Exercise description >>
For the word "torch", copy every line of the material that includes it.
########################################
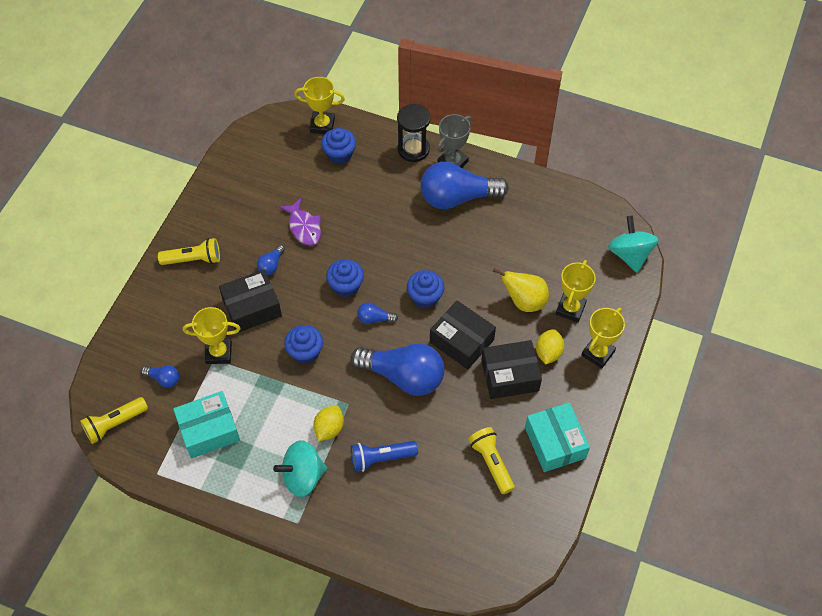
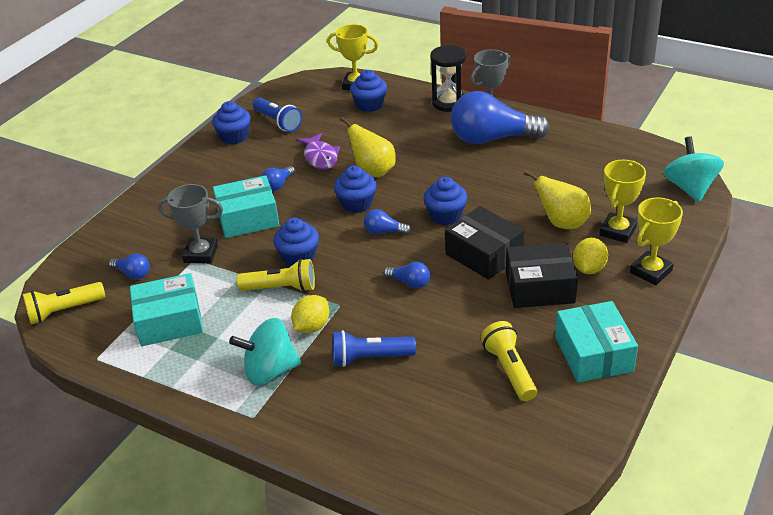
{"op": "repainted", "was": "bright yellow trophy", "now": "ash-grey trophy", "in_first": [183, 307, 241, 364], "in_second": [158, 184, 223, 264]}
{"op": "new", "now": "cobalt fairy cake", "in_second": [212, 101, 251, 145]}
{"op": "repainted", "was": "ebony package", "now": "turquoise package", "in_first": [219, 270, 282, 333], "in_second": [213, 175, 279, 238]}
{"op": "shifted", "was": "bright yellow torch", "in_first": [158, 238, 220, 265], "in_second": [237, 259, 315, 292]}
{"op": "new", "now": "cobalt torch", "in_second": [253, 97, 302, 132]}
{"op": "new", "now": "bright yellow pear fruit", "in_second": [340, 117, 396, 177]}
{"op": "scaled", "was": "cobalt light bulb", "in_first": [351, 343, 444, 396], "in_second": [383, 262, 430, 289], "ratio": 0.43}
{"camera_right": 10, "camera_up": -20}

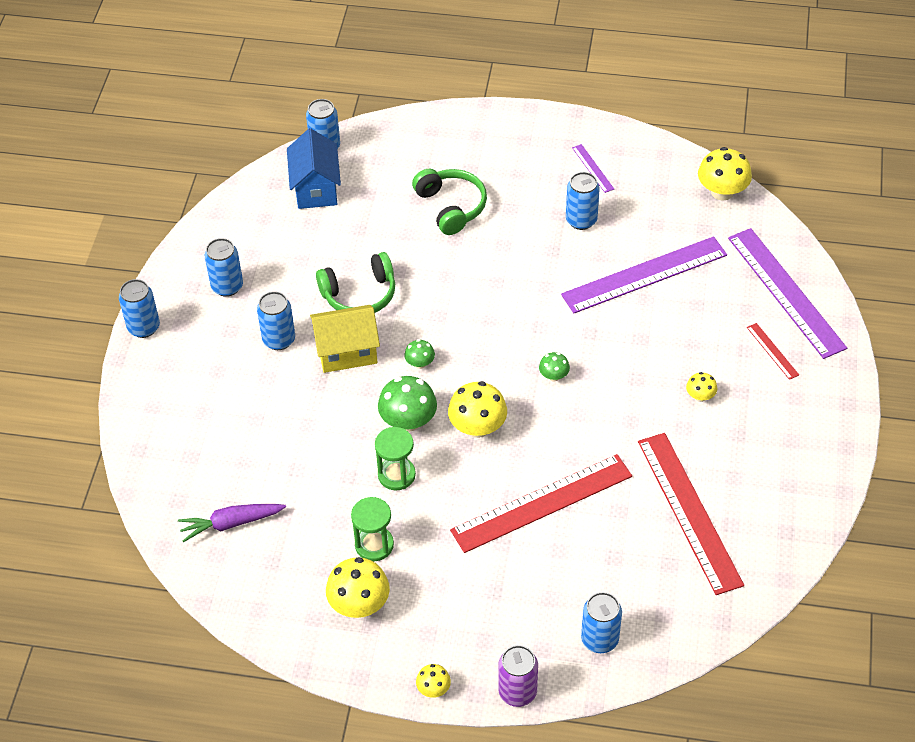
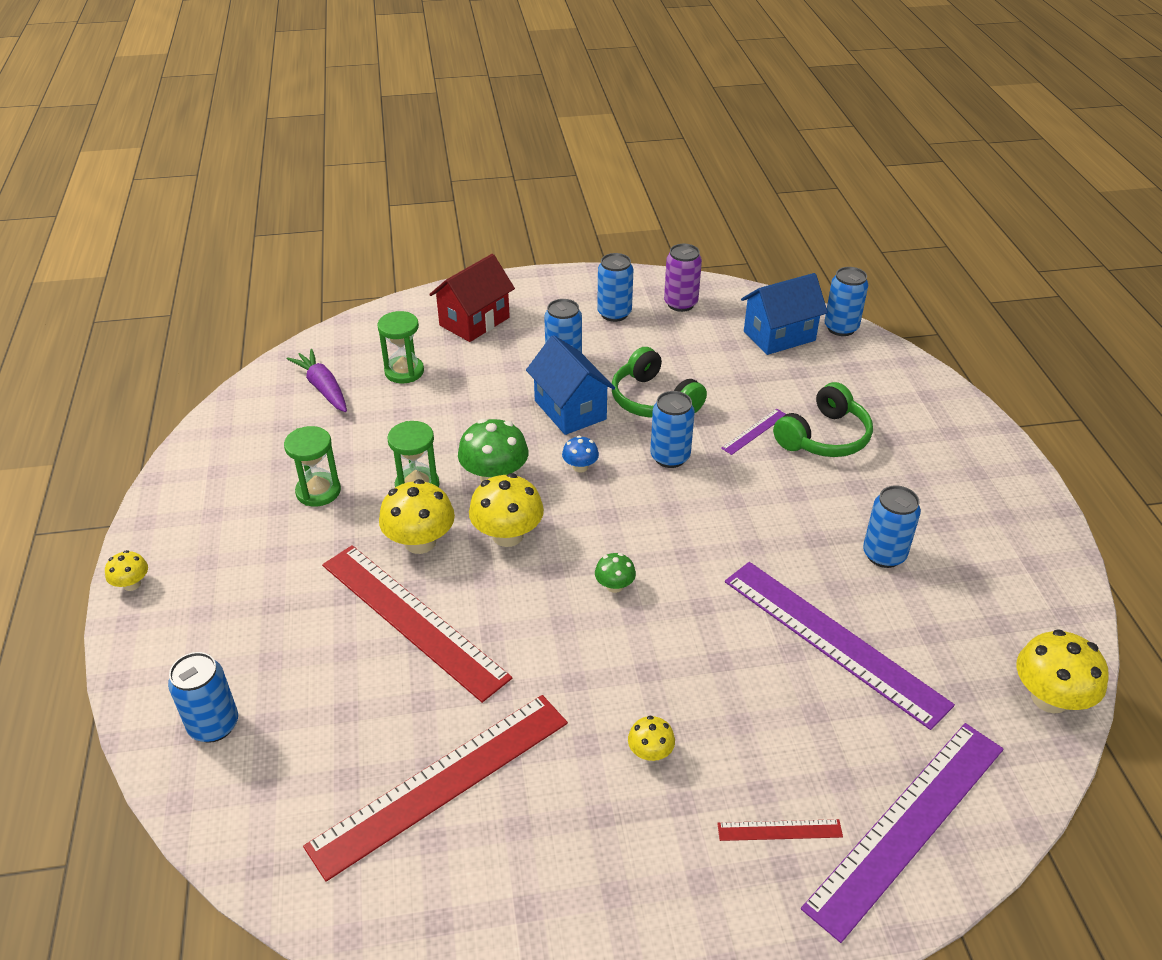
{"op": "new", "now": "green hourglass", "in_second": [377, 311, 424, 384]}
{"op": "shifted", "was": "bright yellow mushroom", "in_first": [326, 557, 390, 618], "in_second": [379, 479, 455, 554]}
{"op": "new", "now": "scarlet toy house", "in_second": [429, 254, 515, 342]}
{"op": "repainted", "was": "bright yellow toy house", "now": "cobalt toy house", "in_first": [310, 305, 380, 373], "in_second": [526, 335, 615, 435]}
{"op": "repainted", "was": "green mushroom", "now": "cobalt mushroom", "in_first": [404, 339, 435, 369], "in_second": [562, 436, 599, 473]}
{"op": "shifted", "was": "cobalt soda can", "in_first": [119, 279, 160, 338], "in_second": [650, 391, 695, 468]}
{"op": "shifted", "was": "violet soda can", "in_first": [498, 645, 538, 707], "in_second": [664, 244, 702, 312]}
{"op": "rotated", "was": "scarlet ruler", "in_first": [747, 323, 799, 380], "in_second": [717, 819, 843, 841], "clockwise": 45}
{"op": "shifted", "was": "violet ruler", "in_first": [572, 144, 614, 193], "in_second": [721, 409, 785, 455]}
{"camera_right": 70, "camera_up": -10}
########################################
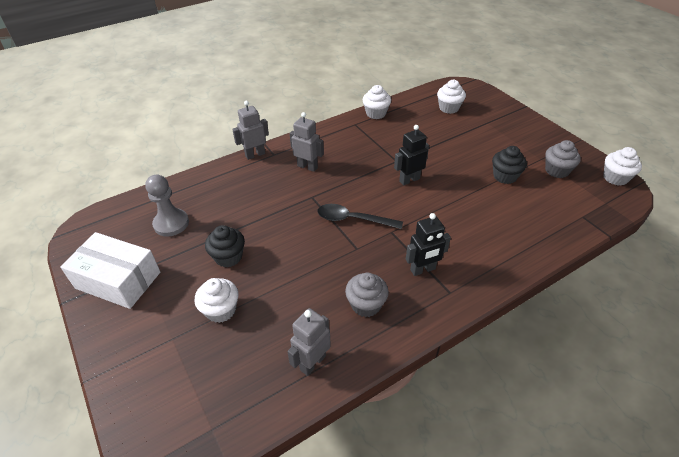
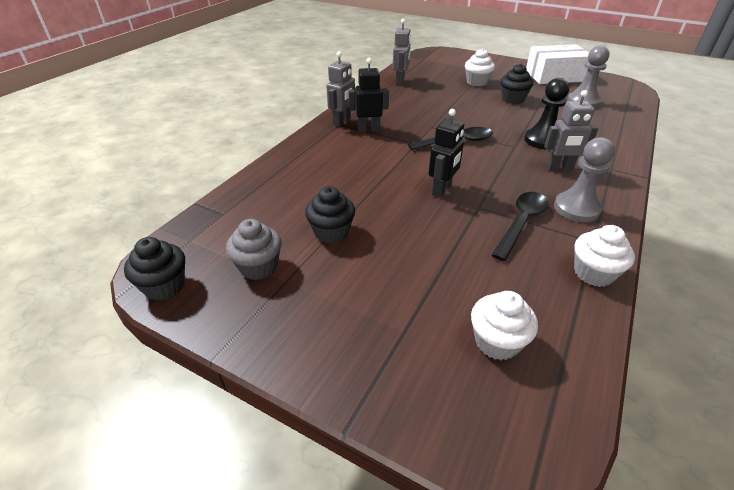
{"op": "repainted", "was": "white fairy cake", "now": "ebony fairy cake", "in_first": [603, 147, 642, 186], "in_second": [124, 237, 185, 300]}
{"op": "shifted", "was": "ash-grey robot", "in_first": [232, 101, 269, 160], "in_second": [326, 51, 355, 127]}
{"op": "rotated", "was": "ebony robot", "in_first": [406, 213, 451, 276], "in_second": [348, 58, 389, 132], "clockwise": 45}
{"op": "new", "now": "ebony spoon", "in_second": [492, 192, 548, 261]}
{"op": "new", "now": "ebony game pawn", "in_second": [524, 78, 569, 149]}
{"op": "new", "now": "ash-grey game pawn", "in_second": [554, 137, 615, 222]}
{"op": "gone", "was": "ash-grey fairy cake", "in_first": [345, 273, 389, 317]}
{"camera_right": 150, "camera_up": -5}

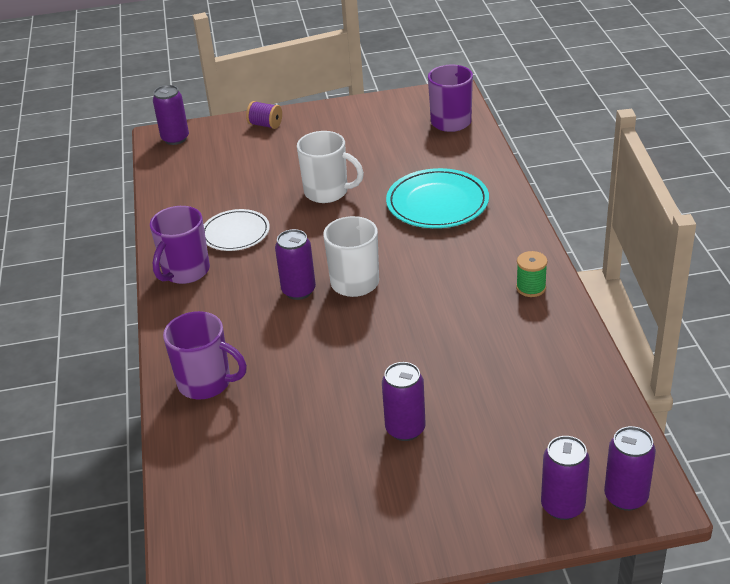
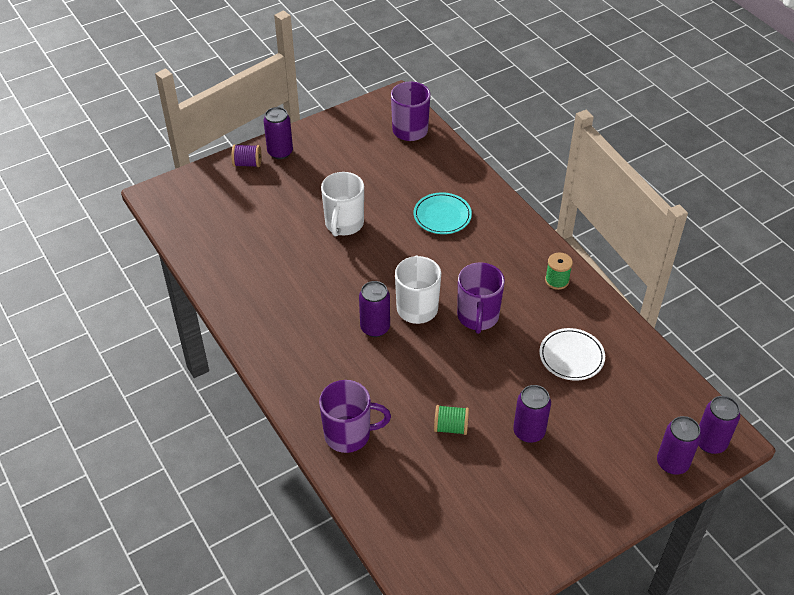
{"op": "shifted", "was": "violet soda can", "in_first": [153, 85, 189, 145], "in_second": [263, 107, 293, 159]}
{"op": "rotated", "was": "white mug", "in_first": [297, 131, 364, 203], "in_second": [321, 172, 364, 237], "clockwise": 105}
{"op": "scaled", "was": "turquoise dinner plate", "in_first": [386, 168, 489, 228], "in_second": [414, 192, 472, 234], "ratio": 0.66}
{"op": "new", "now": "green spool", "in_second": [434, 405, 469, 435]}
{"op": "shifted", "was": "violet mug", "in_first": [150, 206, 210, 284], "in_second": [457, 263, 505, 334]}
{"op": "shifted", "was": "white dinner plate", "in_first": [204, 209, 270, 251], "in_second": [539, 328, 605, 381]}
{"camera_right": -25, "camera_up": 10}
########################################
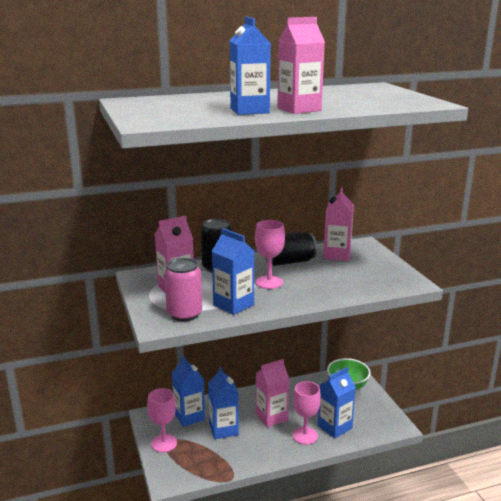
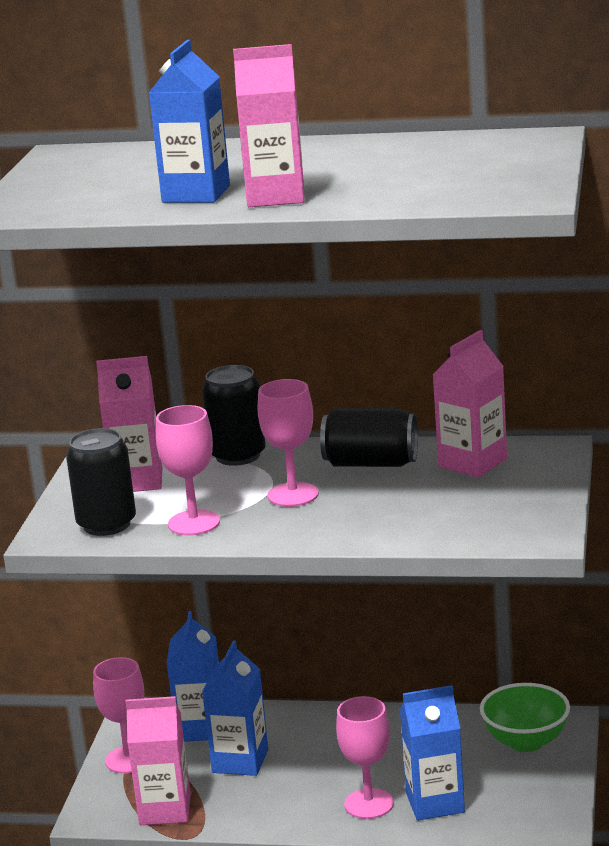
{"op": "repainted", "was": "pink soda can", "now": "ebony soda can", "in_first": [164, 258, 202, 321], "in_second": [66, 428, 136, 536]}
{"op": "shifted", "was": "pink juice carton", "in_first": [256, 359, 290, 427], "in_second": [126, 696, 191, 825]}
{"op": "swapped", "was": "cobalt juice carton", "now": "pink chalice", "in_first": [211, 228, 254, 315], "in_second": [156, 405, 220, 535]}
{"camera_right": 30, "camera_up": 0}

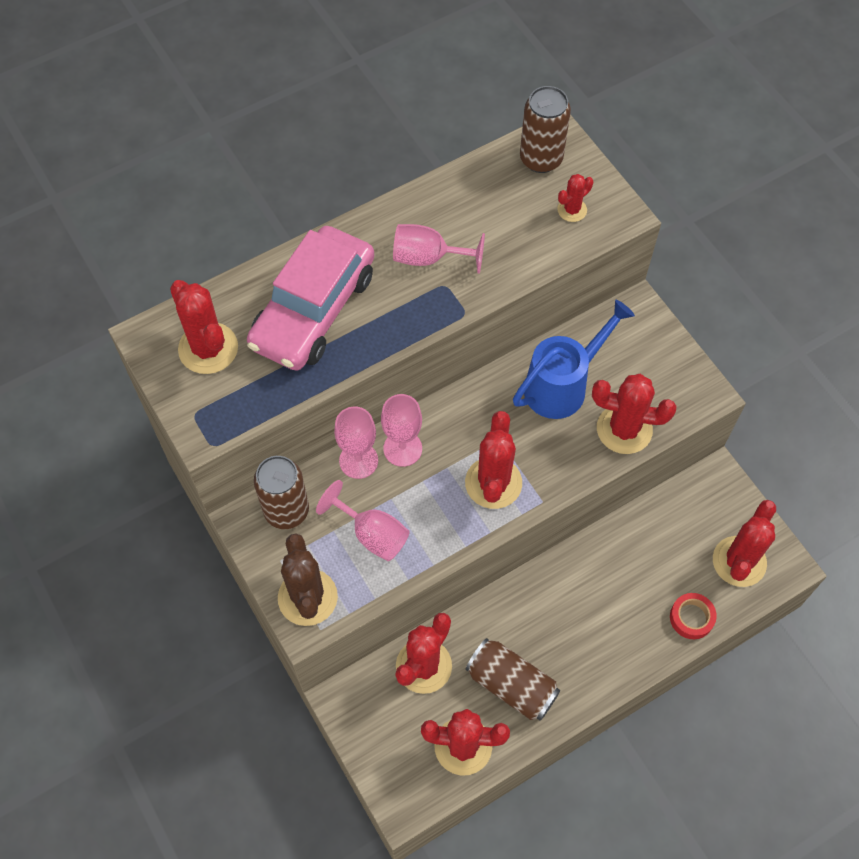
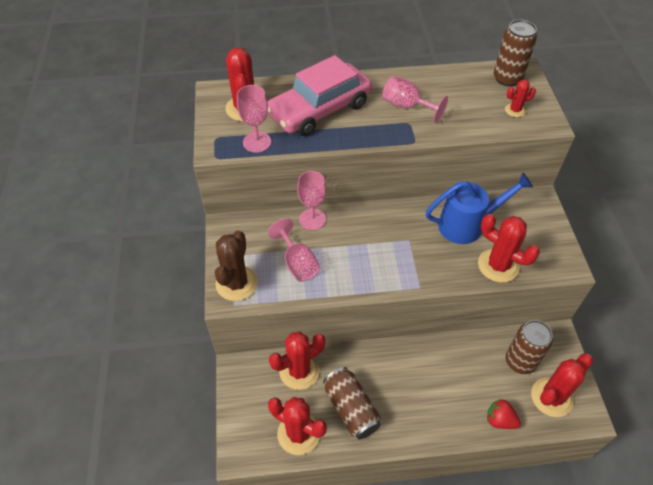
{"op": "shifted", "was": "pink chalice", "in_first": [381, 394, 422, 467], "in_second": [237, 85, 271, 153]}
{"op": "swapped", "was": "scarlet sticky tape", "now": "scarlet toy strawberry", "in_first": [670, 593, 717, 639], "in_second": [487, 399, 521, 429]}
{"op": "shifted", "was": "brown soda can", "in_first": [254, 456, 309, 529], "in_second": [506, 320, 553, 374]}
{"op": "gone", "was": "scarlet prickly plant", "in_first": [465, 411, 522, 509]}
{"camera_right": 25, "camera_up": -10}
########################################
Response to this exercise >>
{"op": "shifted", "was": "bright yellow torch", "in_first": [158, 238, 220, 265], "in_second": [237, 259, 315, 292]}
{"op": "new", "now": "cobalt torch", "in_second": [253, 97, 302, 132]}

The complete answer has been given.